+++ Records to use

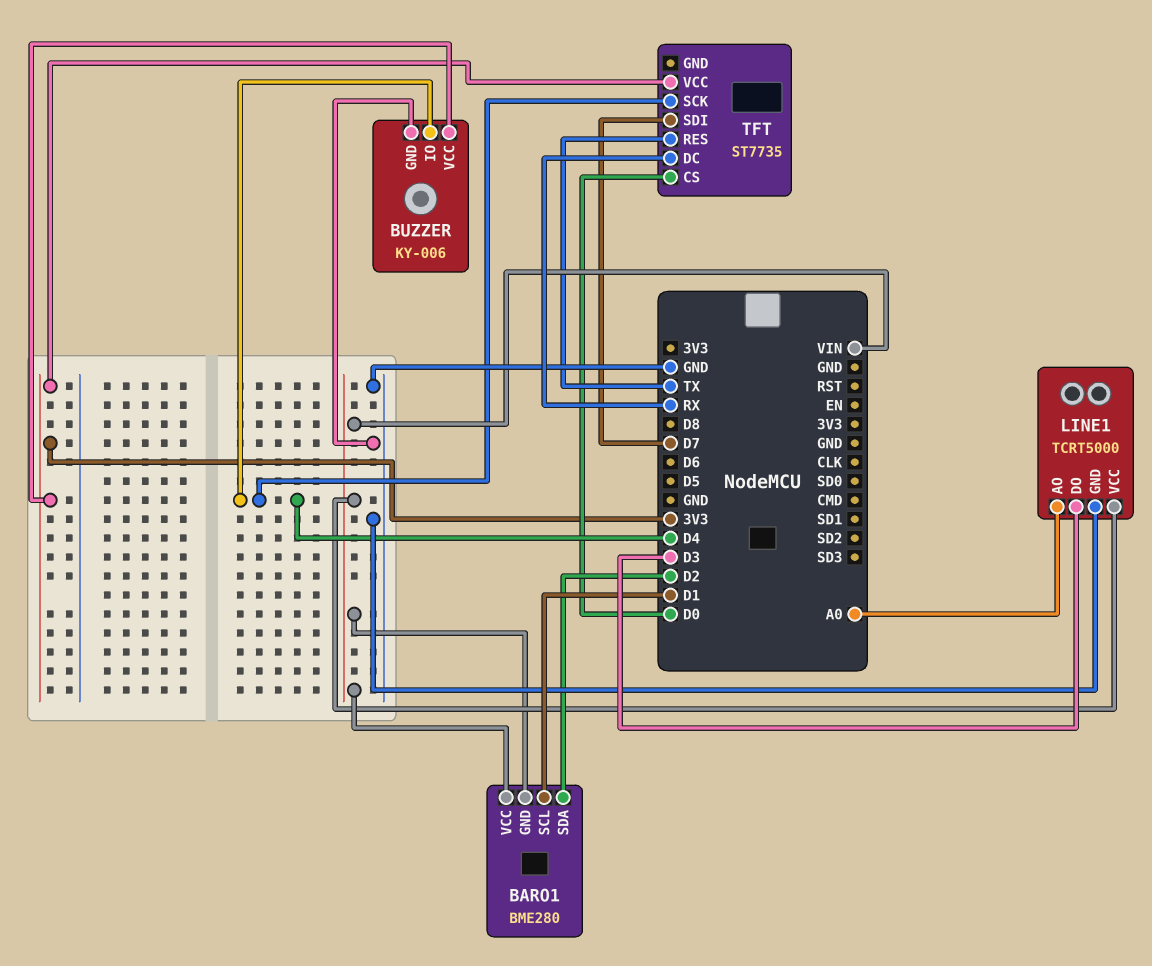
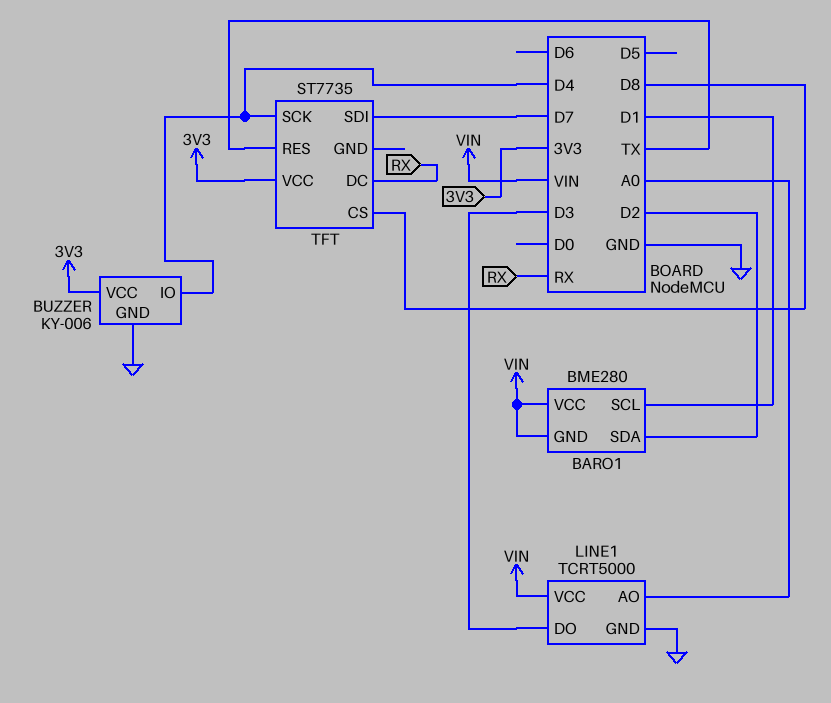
TFT pin CS: D0 -> D8

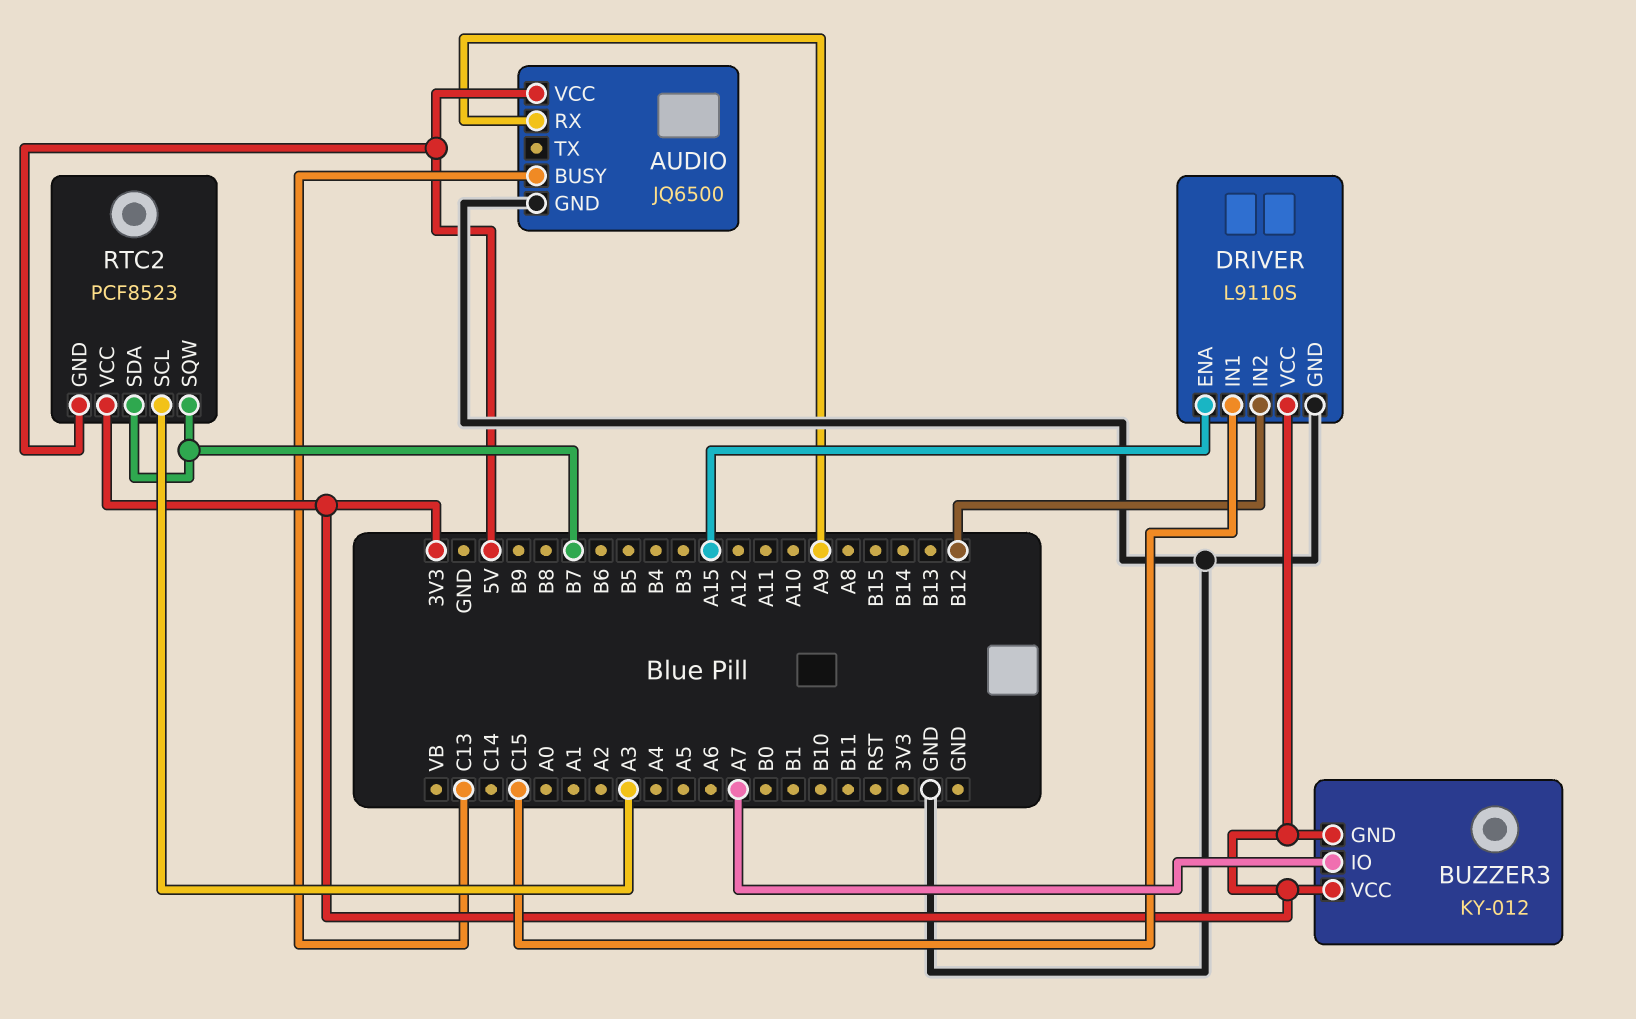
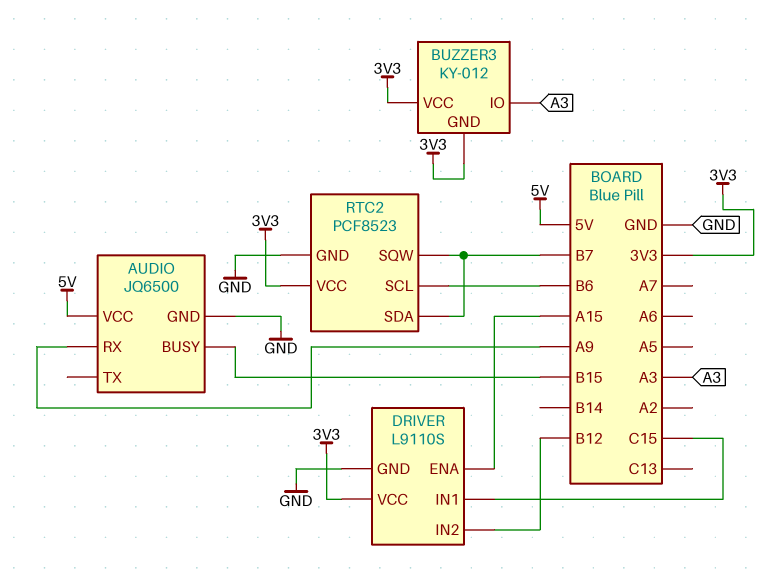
AUDIO pin BUSY: C13 -> B15
BUZZER3 pin IO: A7 -> A3
RTC2 pin GND: 5V -> GND
RTC2 pin SCL: A3 -> B6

++++++

• Brief: Set down all of the entries exactly as they appear, but keep the images out.

• Problem solution:
TFT pin CS: D0 -> D8

AUDIO pin BUSY: C13 -> B15
BUZZER3 pin IO: A7 -> A3
RTC2 pin GND: 5V -> GND
RTC2 pin SCL: A3 -> B6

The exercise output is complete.